THE DATA >>
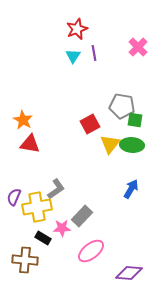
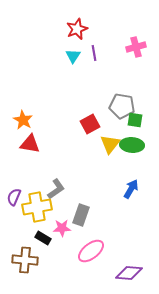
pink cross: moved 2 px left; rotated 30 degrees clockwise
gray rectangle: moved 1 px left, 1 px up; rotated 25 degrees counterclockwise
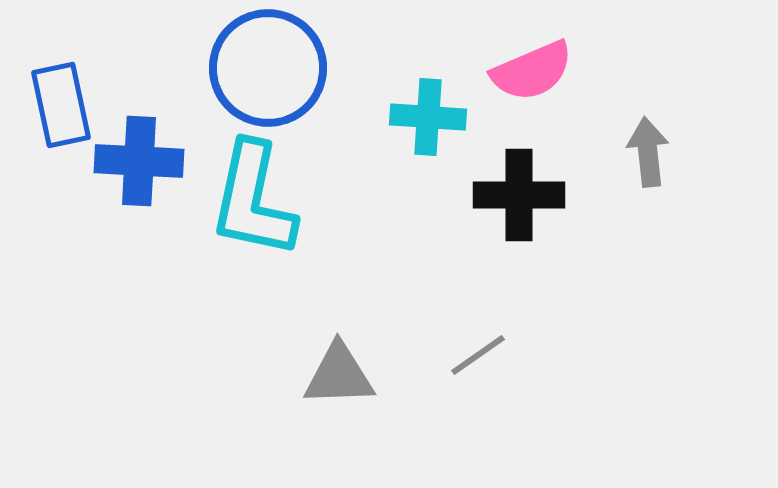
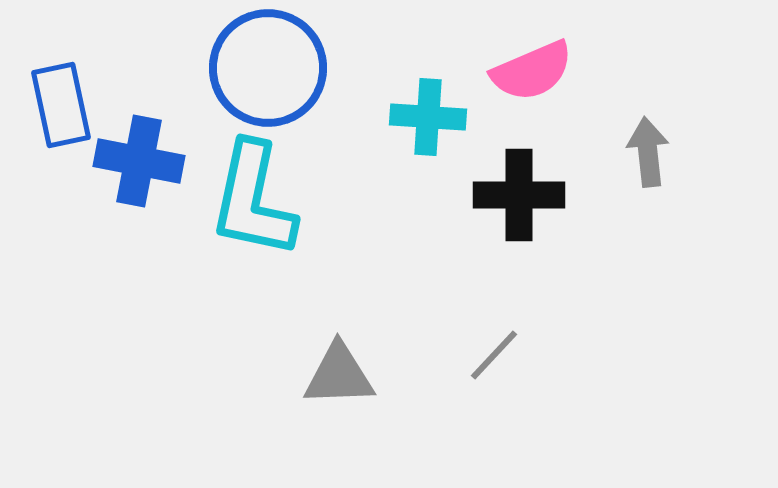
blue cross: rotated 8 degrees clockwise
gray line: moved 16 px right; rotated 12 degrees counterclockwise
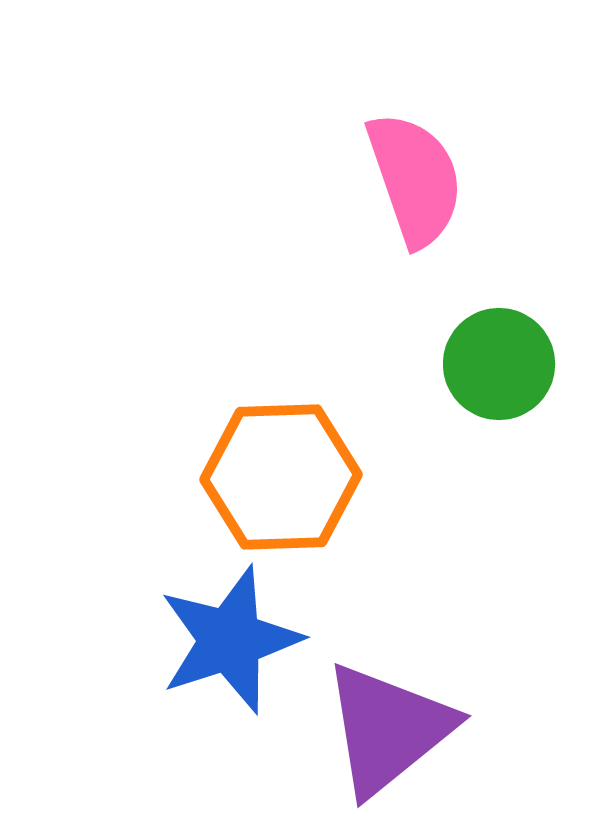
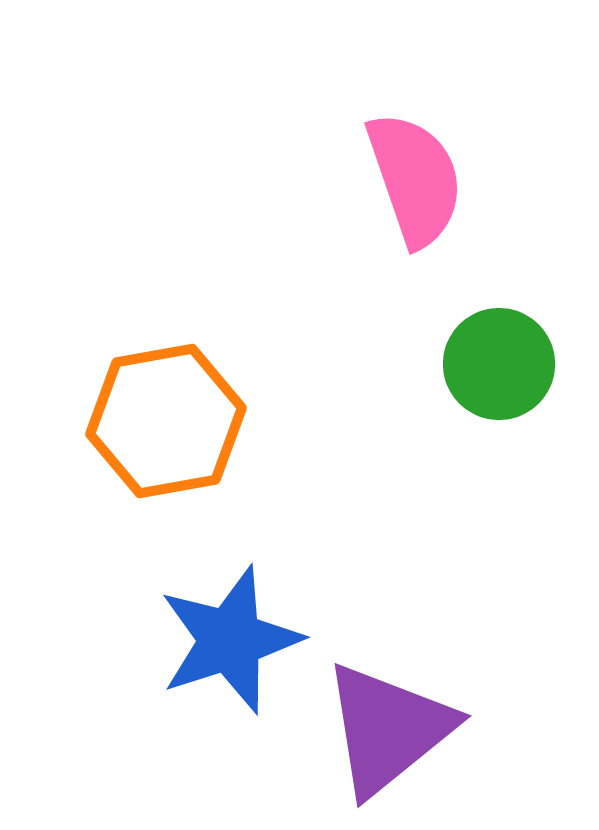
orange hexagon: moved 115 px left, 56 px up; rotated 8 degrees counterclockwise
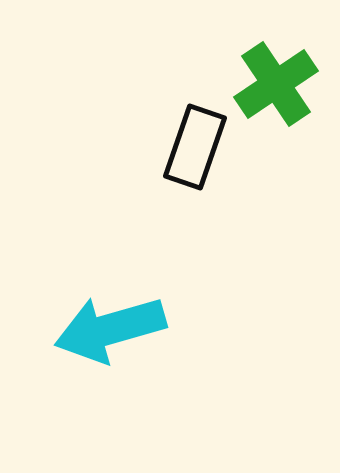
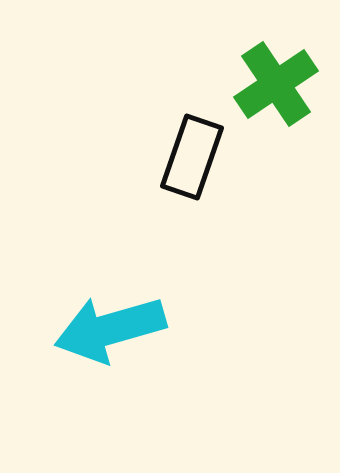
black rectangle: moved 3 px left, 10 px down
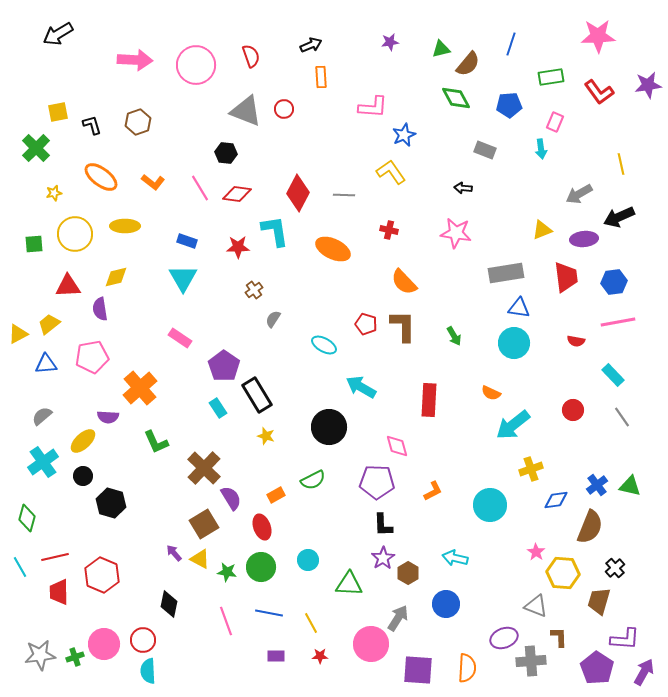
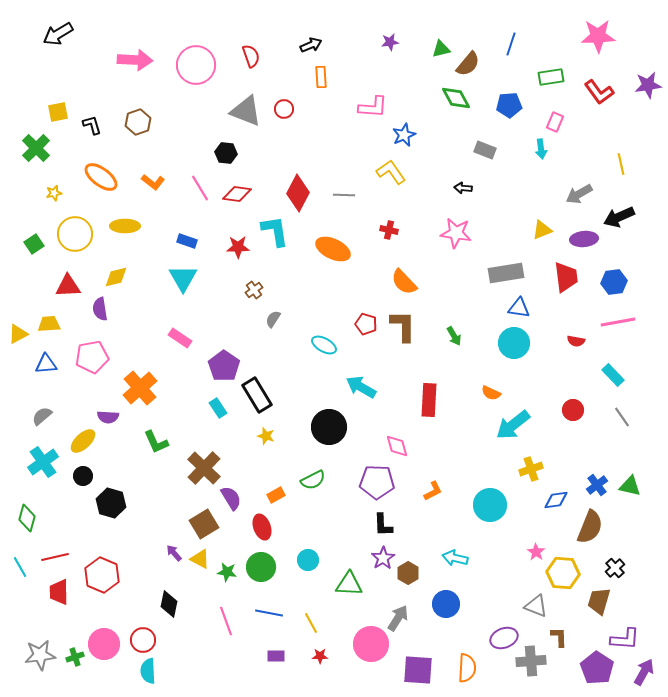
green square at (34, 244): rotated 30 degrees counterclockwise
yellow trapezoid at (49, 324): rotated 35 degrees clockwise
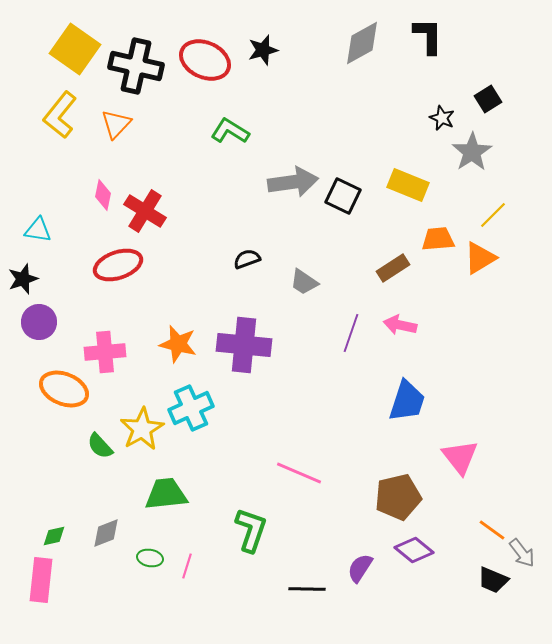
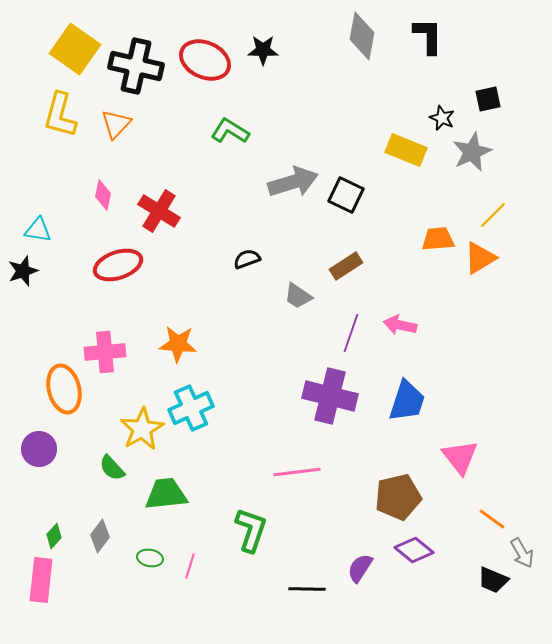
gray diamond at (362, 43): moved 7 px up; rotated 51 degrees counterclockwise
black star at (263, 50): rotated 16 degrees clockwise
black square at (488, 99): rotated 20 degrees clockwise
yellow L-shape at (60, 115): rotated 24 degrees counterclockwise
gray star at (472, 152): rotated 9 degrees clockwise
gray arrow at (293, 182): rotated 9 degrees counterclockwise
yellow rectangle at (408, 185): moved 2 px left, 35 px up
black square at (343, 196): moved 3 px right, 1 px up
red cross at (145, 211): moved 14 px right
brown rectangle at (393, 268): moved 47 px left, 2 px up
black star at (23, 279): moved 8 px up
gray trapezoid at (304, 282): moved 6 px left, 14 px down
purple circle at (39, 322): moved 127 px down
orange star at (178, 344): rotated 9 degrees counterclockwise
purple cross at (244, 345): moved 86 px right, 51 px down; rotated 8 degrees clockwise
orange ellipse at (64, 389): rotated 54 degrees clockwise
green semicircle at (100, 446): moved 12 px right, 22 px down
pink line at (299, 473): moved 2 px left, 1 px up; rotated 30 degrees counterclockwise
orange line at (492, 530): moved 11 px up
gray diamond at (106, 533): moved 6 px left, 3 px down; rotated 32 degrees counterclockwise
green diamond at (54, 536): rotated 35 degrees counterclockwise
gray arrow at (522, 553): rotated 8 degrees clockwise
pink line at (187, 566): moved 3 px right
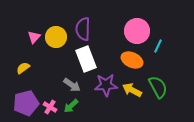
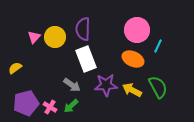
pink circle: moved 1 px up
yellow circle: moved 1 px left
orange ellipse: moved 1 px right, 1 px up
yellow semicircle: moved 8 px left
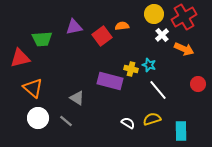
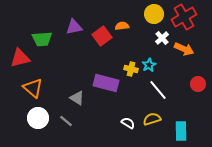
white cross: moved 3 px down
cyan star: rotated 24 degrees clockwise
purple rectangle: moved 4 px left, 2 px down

EXERCISE BRIEF >> Every line above in which the word "down" occurs needs to be copied.

WRITTEN REPLY >>
black rectangle: moved 3 px left, 10 px down
gray trapezoid at (304, 282): moved 6 px left, 14 px down
purple circle at (39, 322): moved 127 px down
purple cross at (244, 345): moved 86 px right, 51 px down; rotated 8 degrees clockwise
green semicircle at (100, 446): moved 12 px right, 22 px down
gray diamond at (106, 533): moved 6 px left, 3 px down; rotated 32 degrees counterclockwise
white cross: moved 3 px down
purple rectangle: moved 4 px left, 2 px down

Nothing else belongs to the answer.